• [ABOUT THIS EXERCISE] Below are several entries. Transcribe exactly those lines that fall from the one with "white trapezoid: (319, 443)" through the one with "orange diamond: (568, 632)", end lines included.

(Shape state change listings)
== Segment start ==
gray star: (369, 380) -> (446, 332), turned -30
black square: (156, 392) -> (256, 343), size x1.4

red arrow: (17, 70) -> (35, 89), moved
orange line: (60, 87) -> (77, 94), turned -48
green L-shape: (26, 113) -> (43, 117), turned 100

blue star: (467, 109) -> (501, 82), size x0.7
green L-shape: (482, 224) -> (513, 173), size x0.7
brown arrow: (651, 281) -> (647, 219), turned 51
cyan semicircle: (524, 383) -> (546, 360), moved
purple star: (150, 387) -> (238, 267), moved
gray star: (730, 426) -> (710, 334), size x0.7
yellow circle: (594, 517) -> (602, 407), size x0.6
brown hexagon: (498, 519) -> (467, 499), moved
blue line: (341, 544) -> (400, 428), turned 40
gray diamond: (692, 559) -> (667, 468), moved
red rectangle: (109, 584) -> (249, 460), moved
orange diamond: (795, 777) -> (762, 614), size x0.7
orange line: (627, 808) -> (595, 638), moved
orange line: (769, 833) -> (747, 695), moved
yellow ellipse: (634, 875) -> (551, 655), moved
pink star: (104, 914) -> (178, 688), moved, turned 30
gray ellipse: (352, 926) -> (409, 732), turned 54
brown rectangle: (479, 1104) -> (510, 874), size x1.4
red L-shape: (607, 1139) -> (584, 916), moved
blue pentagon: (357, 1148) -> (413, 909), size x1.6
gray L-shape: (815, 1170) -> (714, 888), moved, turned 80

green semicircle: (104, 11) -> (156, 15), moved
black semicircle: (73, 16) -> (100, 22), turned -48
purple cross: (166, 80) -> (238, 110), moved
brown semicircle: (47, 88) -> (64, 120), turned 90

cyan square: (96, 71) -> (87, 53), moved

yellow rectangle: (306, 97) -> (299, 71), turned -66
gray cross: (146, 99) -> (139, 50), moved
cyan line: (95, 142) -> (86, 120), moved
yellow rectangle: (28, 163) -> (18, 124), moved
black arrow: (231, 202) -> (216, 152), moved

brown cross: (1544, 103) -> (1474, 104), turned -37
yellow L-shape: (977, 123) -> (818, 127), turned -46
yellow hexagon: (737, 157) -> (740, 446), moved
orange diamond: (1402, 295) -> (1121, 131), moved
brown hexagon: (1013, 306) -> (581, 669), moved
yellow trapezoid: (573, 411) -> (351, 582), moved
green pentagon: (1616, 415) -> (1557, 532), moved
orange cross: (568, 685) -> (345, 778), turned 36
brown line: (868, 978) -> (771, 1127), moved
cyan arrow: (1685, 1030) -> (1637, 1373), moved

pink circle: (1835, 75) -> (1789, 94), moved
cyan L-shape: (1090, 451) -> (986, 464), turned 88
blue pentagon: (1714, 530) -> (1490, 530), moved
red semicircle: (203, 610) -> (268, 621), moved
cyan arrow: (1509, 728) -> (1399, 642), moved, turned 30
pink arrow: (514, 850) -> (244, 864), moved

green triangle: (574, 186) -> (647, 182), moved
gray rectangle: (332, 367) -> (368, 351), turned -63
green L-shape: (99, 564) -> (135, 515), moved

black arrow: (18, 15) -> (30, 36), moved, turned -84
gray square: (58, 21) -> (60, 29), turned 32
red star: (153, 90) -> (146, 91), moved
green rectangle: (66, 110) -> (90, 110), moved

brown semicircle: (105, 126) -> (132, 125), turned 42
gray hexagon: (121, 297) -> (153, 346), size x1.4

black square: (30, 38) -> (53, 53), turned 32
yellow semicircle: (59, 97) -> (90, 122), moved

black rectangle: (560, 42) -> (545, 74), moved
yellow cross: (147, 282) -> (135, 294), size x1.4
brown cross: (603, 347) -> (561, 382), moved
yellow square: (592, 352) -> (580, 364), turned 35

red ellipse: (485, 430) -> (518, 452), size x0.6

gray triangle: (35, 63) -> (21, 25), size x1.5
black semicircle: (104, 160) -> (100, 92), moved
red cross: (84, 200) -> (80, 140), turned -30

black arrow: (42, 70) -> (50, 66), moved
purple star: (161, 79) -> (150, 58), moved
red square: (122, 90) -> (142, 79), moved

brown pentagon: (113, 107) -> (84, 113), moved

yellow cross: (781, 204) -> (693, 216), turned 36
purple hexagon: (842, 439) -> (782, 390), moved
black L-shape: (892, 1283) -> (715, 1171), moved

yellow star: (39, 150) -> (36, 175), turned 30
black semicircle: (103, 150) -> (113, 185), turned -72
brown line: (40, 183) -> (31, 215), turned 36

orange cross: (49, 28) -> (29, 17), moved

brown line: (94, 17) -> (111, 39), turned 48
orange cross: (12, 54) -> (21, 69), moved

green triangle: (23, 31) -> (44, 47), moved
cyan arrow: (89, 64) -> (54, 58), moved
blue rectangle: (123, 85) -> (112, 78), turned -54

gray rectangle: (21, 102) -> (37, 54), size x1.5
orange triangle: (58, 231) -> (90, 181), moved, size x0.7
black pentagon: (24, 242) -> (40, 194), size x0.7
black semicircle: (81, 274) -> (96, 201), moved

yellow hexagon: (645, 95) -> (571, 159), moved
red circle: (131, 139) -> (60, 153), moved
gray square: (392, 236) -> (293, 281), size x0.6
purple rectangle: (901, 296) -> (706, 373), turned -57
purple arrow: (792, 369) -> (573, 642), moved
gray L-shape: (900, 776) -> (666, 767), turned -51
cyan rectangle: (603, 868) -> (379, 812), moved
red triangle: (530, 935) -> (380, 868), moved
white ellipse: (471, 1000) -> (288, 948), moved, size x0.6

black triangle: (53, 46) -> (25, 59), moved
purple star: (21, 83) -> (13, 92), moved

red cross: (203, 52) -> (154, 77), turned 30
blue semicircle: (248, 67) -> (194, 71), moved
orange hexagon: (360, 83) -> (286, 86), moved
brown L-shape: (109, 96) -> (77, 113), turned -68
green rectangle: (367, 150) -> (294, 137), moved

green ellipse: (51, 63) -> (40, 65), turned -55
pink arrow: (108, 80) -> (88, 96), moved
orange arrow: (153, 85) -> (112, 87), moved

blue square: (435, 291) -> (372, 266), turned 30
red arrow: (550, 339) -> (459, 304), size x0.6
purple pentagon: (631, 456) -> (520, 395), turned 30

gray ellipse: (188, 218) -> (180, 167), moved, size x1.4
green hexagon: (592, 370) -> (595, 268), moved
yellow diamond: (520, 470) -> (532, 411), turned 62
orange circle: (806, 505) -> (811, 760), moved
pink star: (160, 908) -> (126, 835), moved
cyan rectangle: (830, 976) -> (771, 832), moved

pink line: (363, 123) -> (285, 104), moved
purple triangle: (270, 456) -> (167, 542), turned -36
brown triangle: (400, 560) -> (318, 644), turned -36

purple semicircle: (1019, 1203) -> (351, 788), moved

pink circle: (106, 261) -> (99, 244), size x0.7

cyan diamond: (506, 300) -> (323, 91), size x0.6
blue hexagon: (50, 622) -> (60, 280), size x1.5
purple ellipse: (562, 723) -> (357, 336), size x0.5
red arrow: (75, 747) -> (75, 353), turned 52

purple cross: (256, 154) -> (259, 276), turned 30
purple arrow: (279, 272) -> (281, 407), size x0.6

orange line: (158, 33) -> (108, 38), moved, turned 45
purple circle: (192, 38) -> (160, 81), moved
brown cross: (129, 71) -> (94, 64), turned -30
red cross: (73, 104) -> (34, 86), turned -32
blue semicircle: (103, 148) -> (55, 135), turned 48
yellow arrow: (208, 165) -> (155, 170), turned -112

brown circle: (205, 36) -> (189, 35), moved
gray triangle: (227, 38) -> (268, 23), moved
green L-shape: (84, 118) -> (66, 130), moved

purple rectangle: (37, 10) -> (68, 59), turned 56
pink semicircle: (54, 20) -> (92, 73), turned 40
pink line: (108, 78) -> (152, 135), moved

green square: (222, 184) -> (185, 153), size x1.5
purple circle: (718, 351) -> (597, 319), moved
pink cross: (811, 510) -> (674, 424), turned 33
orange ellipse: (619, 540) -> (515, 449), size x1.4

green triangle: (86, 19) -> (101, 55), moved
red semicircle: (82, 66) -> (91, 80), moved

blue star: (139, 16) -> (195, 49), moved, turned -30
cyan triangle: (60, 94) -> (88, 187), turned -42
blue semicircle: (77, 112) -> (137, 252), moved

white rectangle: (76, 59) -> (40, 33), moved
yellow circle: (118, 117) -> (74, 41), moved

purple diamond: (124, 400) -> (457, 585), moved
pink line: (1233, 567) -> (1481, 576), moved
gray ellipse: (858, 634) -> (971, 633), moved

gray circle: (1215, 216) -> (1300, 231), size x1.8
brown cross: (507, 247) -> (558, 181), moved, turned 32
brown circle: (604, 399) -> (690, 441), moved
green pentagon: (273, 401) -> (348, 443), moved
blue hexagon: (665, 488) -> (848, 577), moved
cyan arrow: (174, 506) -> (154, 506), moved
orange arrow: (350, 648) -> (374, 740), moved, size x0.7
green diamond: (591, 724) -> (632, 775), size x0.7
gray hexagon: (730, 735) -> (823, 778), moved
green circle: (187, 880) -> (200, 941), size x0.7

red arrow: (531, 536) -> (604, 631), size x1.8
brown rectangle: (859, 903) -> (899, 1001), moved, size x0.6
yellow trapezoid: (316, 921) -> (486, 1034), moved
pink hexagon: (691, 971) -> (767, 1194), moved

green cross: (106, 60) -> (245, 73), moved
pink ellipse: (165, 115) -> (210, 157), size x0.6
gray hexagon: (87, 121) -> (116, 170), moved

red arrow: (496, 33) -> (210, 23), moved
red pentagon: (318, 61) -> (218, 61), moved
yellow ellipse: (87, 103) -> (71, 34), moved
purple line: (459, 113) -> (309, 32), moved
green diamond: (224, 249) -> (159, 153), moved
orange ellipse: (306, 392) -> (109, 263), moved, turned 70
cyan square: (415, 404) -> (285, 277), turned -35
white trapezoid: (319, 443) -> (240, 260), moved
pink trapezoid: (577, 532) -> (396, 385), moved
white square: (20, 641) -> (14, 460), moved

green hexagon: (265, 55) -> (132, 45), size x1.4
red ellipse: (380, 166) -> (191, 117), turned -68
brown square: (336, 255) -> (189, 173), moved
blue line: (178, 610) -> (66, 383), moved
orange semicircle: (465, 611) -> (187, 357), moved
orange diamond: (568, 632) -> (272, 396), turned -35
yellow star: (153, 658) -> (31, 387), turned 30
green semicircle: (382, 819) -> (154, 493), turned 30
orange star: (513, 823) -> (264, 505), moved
== Segment end ==
• [FINAL ANSWER]
white trapezoid: (319, 443) -> (240, 260), moved
pink trapezoid: (577, 532) -> (396, 385), moved
white square: (20, 641) -> (14, 460), moved

green hexagon: (265, 55) -> (132, 45), size x1.4
red ellipse: (380, 166) -> (191, 117), turned -68
brown square: (336, 255) -> (189, 173), moved
blue line: (178, 610) -> (66, 383), moved
orange semicircle: (465, 611) -> (187, 357), moved
orange diamond: (568, 632) -> (272, 396), turned -35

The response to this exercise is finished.